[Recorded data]
┌──

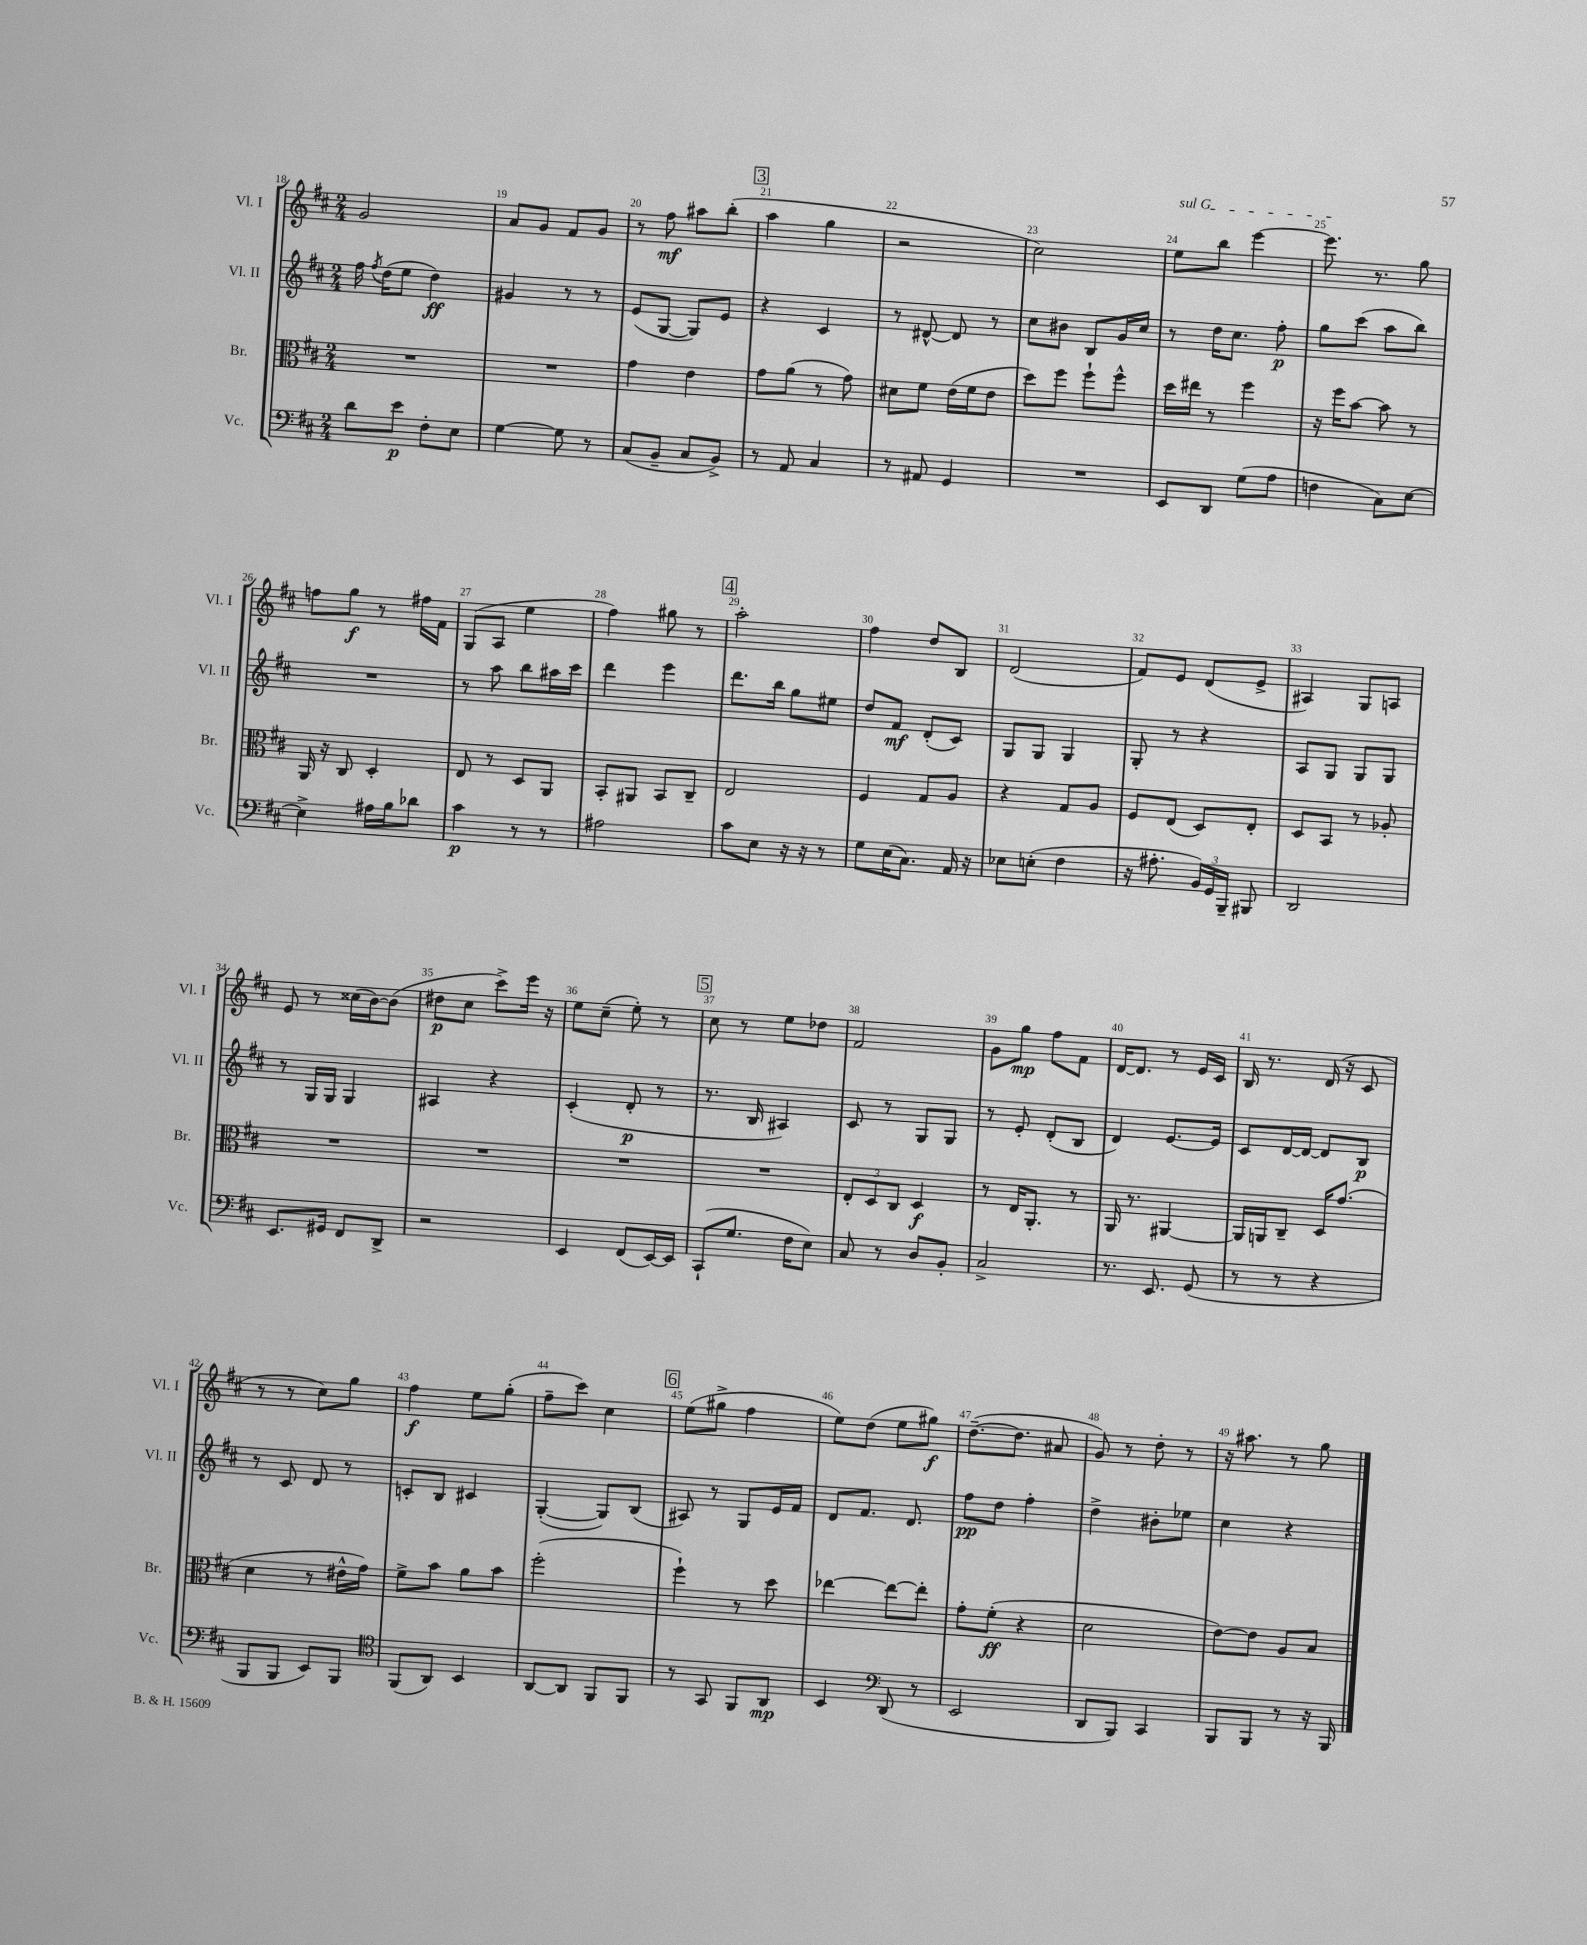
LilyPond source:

<<
\new StaffGroup <<
\new Staff = "s0" \with { instrumentName = "Vl. I" shortInstrumentName = "Vl. I" } {
    \clef treble \key d \major \numericTimeSignature \time 2/4
    \autoBeamOff g'2 |
    a'8[ g'8] fis'8[ g'8] |
    r8 fis''8\mf ais''8[ b''8]-.( |
    \mark \markup { \box "3" } a''4 g''4 |
    r2 |
    cis''2) |
    \once \override TextSpanner.bound-details.left.text = \markup { \italic "sul G" } e''8[\startTextSpan b''8] e'''4~ |
    e'''8.\stopTextSpan r8. g''8 |
    f''8[ g''8]\f r8 fis''16[ fis'16] |
    g8[( a8] e''4 |
    fis''4) gis''8 r8 |
    \mark \markup { \box "4" } a''2-. |
    fis''4 d''8[ b8] |
    d'2( |
    fis'8[) e'8] d'8[( e'8]-> |
    ais4) g8[ a8] |
    e'8 r8 cisis''16[( b'16~) b'8]( |
    dis''8[\p cis''8] cis'''8[->) e'''16] r16 |
    e''8[ cis''8]--( e''8-.) r8 |
    \mark \markup { \box "5" } cis''8 r8 e''8[ des''8] |
    fis'2 |
    g'8[ g''8]\mp fis''8[ fis'8] |
    d'16[~ d'8.] r8 e'16[ cis'16] |
    b16 r8. d'16( r16 cis'8 |
    r8 r8 cis''8[) g''8] |
    fis''4\f e''8[ g''8]-.( |
    fis''8[-- cis'''8]) cis''4 |
    \mark \markup { \box "6" } e''8[( gis''8]-> fis''4 |
    e''8[) d''8]( e''8[ gis''8]\f) |
    d''8.[~--( d''8.] ais'8 |
    g'8) r8 d''8-. r8 |
    r16 ais''8. r8 g''8 \bar "|." |
}
\new Staff = "s1" \with { instrumentName = "Vl. II" shortInstrumentName = "Vl. II" } {
    \clef treble \key d \major \numericTimeSignature \time 2/4
    \autoBeamOff fis''16 \acciaccatura { fis''8 } d''16[( e''8] d''4\ff) |
    gis'4 r8 r8 |
    e'8[( g8]~ g8[) e'8] |
    \mark \markup { \box "3" } r4 cis'4 |
    r8 dis'8~-^ dis'8 r8 |
    cis''8[ bis'8] b8[ g'16 cis''16] |
    r8 d''16[ cis''8.] fis''8-.\p |
    g''8[ cis'''8]( a''8[ b''8]) |
    R2 |
    r8 a''8 b''8[ ais''16 cis'''16] |
    d'''4 e'''4 |
    \mark \markup { \box "4" } d'''8.[ b''16] g''8[ eis''8] |
    d''8[ fis'8]\mf d'8[-.( cis'8]) |
    g8[ g8] g4 |
    g8-. r8 r4 |
    a8[ g8] g8[ g8] |
    r8 g16[ g16] g4 |
    ais4 r4 |
    cis'4-.( d'8-.\p r8 |
    \mark \markup { \box "5" } r8. b16 ais4) |
    cis'8 r8 g8[ g8] |
    r8 e'8-. d'8[-.( b8] |
    d'4) e'8.[~ e'16] |
    cis'8[ d'16~ d'16]~ d'8[ b8]\p |
    r8 cis'8 d'8 r8 |
    c'8[-. b8] cis'4 |
    g4~-.( g8[) b8]( |
    \mark \markup { \box "6" } ais8) r8 g8[ e'16 fis'16] |
    d'8[ fis'8.] d'8. |
    fis''8[\pp d''8] fis''4-. |
    d''4-> bis'8[-. ees''8] |
    cis''4 r4 \bar "|." |
}
\new Staff = "s2" \with { instrumentName = "Br." shortInstrumentName = "Br." } {
    \clef alto \key d \major \numericTimeSignature \time 2/4
    \autoBeamOff R2 |
    R2 |
    g'4 e'4 |
    \mark \markup { \box "3" } g'8[ a'8]( r8 g'8) |
    dis'8[ fis'8] e'16[( fis'16 e'8] |
    d''8[) fis''8] fis''8[-! fis''8]-^ |
    d''16[ eis''16] r8 fis''4 |
    r16 fis''16[ b'8]~ b'8 r8 |
    a,16 r16 cis8 d4-. |
    e8 r8 d8[ a,8] |
    b,8[-. ais,8] b,8[ cis8]-- |
    \mark \markup { \box "4" } e2 |
    fis4 g8[ a8] |
    r4 g8[ a8] |
    fis8[ e8]( d8[) e8]-. |
    d8[ b,8] r8 aes8-. |
    R2 |
    R2 |
    R2 |
    \mark \markup { \box "5" } R2 |
    \tuplet 3/2 { e8[-. d8 cis8] } d4\f |
    r8 e16[ a,8.]-. r8 |
    a,16 r8. ais,4~ |
    ais,16[ a,16 cis8]-- d16[ g'8.]( |
    d'4 r8 eis'16[-^ g'16]) |
    fis'8[-> b'8] a'8[ b'8] |
    fis''2-.( |
    \mark \markup { \box "6" } fis''4-!) r8 d''8 |
    ees''4~ ees''8[~ ees''8]-. |
    g'8[-. fis'8]-.\ff( r4 |
    d'2 |
    e'8[~) e'8] a8[ b8] \bar "|." |
}
\new Staff = "s3" \with { instrumentName = "Vc." shortInstrumentName = "Vc." } {
    \clef bass \key d \major \numericTimeSignature \time 2/4
    \autoBeamOff d'8[ e'8]\p fis8[-. e8] |
    g4~ g8 r8 |
    cis8[( b,8]-- cis8[ b,8]->) |
    \mark \markup { \box "3" } r8 a,8 cis4 |
    r8 ais,8 g,4 |
    R2 |
    e,8[ d,8] g8[( a8] |
    f4 cis8[) e8]~ |
    e4-> ais16[ b16 des'8] |
    cis'4\p r8 r8 |
    ais2 |
    \mark \markup { \box "4" } cis'8[ e8] r16 r16 r8 |
    g8[ e16( cis8.]) a,16 r16 |
    ees8[ e8]-.( fis4 |
    r16 ais8.-. \tuplet 3/2 { b,16[) g,16 b,,16]-- } bis,,8 |
    d,2 |
    e,8.[ gis,16] fis,8[ d,8]-> |
    r2 |
    e,4 fis,8[( e,16~) e,16] |
    \mark \markup { \box "5" } cis,8[-!( g8.] fis16[ e8]) |
    cis8 r8 d8[ b,8]-. |
    cis2-> |
    r8. e,8. g,8( |
    r8 r8 r4 |
    b,,8[ b,,8] e,8[) b,,8] |
    \clef tenor fis,8[( a,8]) b,4 |
    a,8[~ a,8] fis,8[ fis,8] |
    \mark \markup { \box "6" } r8 g,8 fis,8[ a,8]\mp |
    b,4 \clef bass d,8( r8 |
    e,2 |
    d,8[ b,,8]) cis,4 |
    b,,8[ b,,8] r8 r16 b,,16 \bar "|." |
}
>>
>>
\layout { \context { \Score currentBarNumber = #18 \override BarNumber.break-visibility = ##(#f #t #t) barNumberVisibility = #all-bar-numbers-visible } }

└──

▶ **WRITTEN PROBLEM**
Count the lines in the material above that contain the string "instrumentName". Reply with the number alone.

▶ **FINISHED ANSWER**
4